__Task prompt__. Your task is to print each entry exactly as written.

(Dataset begins)

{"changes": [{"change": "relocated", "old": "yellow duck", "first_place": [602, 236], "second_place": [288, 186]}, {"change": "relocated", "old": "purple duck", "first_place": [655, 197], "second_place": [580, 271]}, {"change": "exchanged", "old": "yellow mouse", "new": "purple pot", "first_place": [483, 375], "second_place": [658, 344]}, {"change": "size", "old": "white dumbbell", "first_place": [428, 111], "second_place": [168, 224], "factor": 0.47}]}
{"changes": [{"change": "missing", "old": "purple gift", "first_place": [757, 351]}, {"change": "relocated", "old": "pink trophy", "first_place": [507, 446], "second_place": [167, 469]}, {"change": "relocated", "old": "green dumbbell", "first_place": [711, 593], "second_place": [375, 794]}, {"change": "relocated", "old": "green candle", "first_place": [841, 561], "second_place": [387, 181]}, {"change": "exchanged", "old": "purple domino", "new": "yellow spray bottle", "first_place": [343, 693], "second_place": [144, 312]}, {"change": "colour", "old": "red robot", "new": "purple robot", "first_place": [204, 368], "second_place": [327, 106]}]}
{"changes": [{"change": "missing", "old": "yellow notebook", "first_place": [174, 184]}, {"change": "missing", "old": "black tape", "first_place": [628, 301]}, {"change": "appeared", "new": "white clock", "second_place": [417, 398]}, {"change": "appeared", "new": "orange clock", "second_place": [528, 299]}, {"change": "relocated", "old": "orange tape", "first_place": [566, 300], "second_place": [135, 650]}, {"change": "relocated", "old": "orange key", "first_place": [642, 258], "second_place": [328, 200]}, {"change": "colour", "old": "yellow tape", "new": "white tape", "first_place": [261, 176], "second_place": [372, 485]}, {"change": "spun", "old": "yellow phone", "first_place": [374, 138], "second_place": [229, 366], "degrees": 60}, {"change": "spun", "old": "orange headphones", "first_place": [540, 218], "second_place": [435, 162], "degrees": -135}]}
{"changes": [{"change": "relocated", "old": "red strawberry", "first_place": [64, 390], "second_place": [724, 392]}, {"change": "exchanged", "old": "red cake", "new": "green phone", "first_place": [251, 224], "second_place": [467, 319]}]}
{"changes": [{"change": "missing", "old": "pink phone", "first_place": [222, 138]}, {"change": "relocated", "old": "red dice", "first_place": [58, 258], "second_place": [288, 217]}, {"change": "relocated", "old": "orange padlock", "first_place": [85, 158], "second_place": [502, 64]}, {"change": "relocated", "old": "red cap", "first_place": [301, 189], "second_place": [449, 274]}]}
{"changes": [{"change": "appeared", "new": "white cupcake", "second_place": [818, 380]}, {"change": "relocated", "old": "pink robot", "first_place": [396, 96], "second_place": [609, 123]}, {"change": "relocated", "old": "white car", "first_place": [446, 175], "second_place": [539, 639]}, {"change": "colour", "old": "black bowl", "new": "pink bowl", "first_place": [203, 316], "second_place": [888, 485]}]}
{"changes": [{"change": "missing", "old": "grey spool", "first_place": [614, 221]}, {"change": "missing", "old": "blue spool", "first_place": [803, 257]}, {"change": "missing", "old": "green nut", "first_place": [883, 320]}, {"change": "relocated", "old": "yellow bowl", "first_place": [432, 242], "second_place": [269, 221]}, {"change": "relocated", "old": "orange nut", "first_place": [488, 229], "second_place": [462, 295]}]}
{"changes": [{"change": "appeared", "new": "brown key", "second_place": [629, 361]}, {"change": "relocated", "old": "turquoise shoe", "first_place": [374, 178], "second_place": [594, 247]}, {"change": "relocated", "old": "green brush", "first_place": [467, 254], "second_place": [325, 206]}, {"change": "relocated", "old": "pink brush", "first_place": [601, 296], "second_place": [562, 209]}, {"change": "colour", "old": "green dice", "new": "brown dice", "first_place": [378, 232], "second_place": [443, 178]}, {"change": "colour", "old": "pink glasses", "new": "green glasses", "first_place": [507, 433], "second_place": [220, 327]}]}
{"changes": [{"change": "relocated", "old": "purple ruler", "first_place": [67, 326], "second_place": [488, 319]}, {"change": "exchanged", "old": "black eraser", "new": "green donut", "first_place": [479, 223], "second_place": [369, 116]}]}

(Dataset ends)

__Response to the task__.
{"changes": [{"change": "relocated", "old": "yellow duck", "first_place": [602, 236], "second_place": [288, 186]}, {"change": "relocated", "old": "purple duck", "first_place": [655, 197], "second_place": [580, 271]}, {"change": "exchanged", "old": "yellow mouse", "new": "purple pot", "first_place": [483, 375], "second_place": [658, 344]}, {"change": "size", "old": "white dumbbell", "first_place": [428, 111], "second_place": [168, 224], "factor": 0.47}]}
{"changes": [{"change": "missing", "old": "purple gift", "first_place": [757, 351]}, {"change": "relocated", "old": "pink trophy", "first_place": [507, 446], "second_place": [167, 469]}, {"change": "relocated", "old": "green dumbbell", "first_place": [711, 593], "second_place": [375, 794]}, {"change": "relocated", "old": "green candle", "first_place": [841, 561], "second_place": [387, 181]}, {"change": "exchanged", "old": "purple domino", "new": "yellow spray bottle", "first_place": [343, 693], "second_place": [144, 312]}, {"change": "colour", "old": "red robot", "new": "purple robot", "first_place": [204, 368], "second_place": [327, 106]}]}
{"changes": [{"change": "missing", "old": "yellow notebook", "first_place": [174, 184]}, {"change": "missing", "old": "black tape", "first_place": [628, 301]}, {"change": "appeared", "new": "white clock", "second_place": [417, 398]}, {"change": "appeared", "new": "orange clock", "second_place": [528, 299]}, {"change": "relocated", "old": "orange tape", "first_place": [566, 300], "second_place": [135, 650]}, {"change": "relocated", "old": "orange key", "first_place": [642, 258], "second_place": [328, 200]}, {"change": "colour", "old": "yellow tape", "new": "white tape", "first_place": [261, 176], "second_place": [372, 485]}, {"change": "spun", "old": "yellow phone", "first_place": [374, 138], "second_place": [229, 366], "degrees": 60}, {"change": "spun", "old": "orange headphones", "first_place": [540, 218], "second_place": [435, 162], "degrees": -135}]}
{"changes": [{"change": "relocated", "old": "red strawberry", "first_place": [64, 390], "second_place": [724, 392]}, {"change": "exchanged", "old": "red cake", "new": "green phone", "first_place": [251, 224], "second_place": [467, 319]}]}
{"changes": [{"change": "missing", "old": "pink phone", "first_place": [222, 138]}, {"change": "relocated", "old": "red dice", "first_place": [58, 258], "second_place": [288, 217]}, {"change": "relocated", "old": "orange padlock", "first_place": [85, 158], "second_place": [502, 64]}, {"change": "relocated", "old": "red cap", "first_place": [301, 189], "second_place": [449, 274]}]}
{"changes": [{"change": "appeared", "new": "white cupcake", "second_place": [818, 380]}, {"change": "relocated", "old": "pink robot", "first_place": [396, 96], "second_place": [609, 123]}, {"change": "relocated", "old": "white car", "first_place": [446, 175], "second_place": [539, 639]}, {"change": "colour", "old": "black bowl", "new": "pink bowl", "first_place": [203, 316], "second_place": [888, 485]}]}
{"changes": [{"change": "missing", "old": "grey spool", "first_place": [614, 221]}, {"change": "missing", "old": "blue spool", "first_place": [803, 257]}, {"change": "missing", "old": "green nut", "first_place": [883, 320]}, {"change": "relocated", "old": "yellow bowl", "first_place": [432, 242], "second_place": [269, 221]}, {"change": "relocated", "old": "orange nut", "first_place": [488, 229], "second_place": [462, 295]}]}
{"changes": [{"change": "appeared", "new": "brown key", "second_place": [629, 361]}, {"change": "relocated", "old": "turquoise shoe", "first_place": [374, 178], "second_place": [594, 247]}, {"change": "relocated", "old": "green brush", "first_place": [467, 254], "second_place": [325, 206]}, {"change": "relocated", "old": "pink brush", "first_place": [601, 296], "second_place": [562, 209]}, {"change": "colour", "old": "green dice", "new": "brown dice", "first_place": [378, 232], "second_place": [443, 178]}, {"change": "colour", "old": "pink glasses", "new": "green glasses", "first_place": [507, 433], "second_place": [220, 327]}]}
{"changes": [{"change": "relocated", "old": "purple ruler", "first_place": [67, 326], "second_place": [488, 319]}, {"change": "exchanged", "old": "black eraser", "new": "green donut", "first_place": [479, 223], "second_place": [369, 116]}]}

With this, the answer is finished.